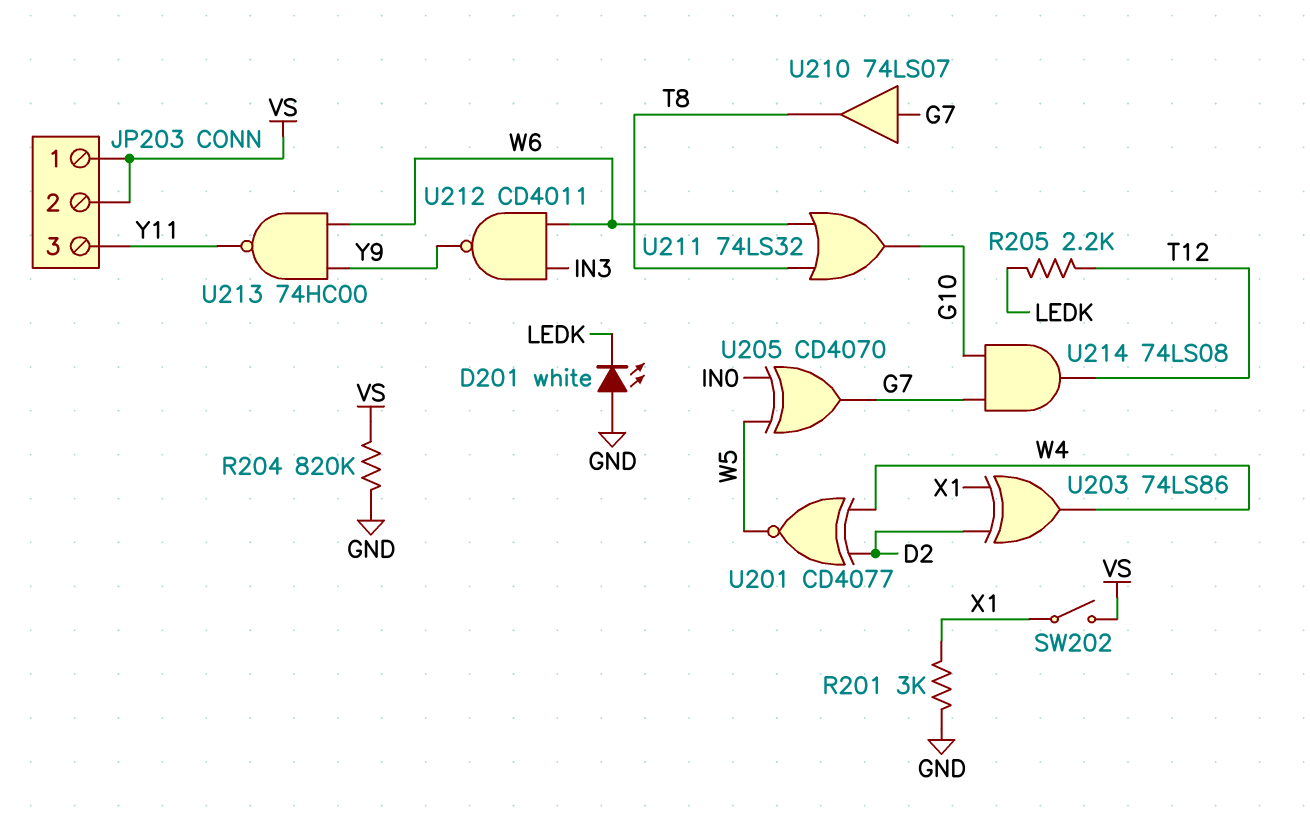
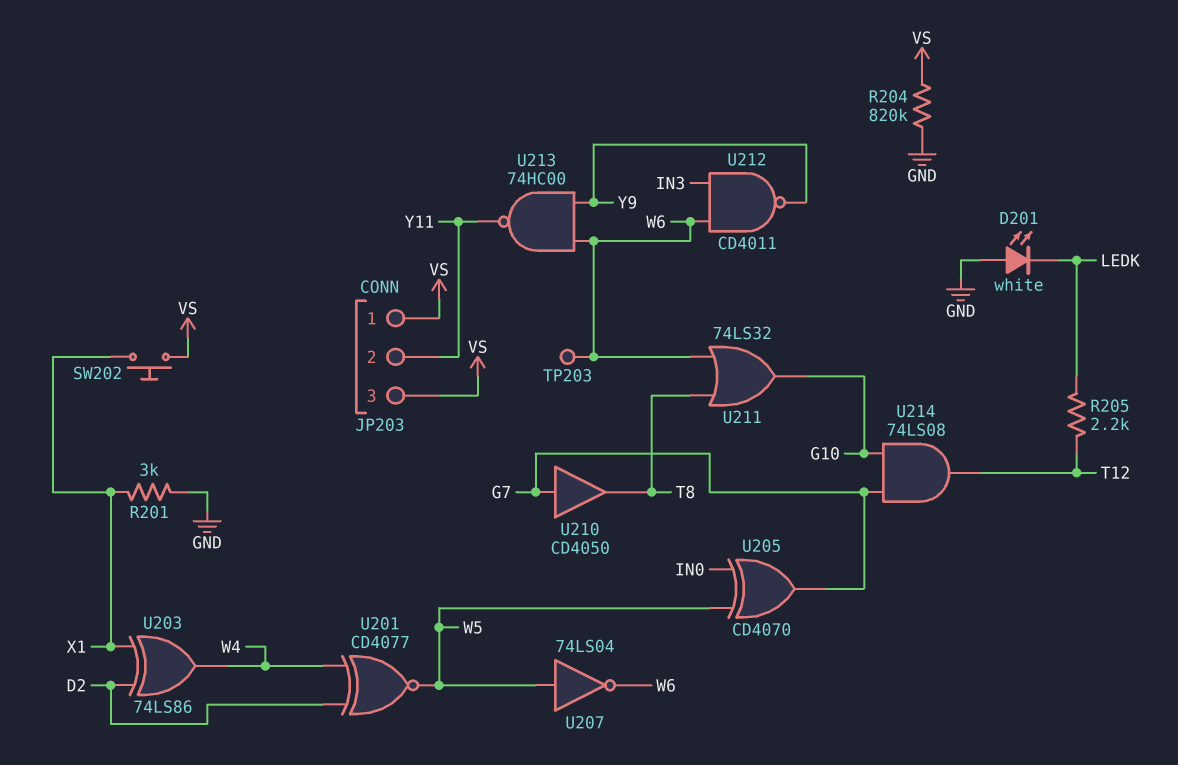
JP203 pin 2: VS -> Y11
JP203 pin 3: Y11 -> VS
SW202: switch (VS, X1) -> button (VS, X1)
TP203: none -> test point (W6)
U207: none -> NOT 74LS04 (in W5, out W6)
U210: buffer 74LS07 (in G7, out T8) -> buffer CD4050 (in G7, out T8)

------

> TASK TO CARRY OUT: Copy out every entry above word for word; omit the images.

> THE COMPLETED TASK:
JP203 pin 2: VS -> Y11
JP203 pin 3: Y11 -> VS
SW202: switch (VS, X1) -> button (VS, X1)
TP203: none -> test point (W6)
U207: none -> NOT 74LS04 (in W5, out W6)
U210: buffer 74LS07 (in G7, out T8) -> buffer CD4050 (in G7, out T8)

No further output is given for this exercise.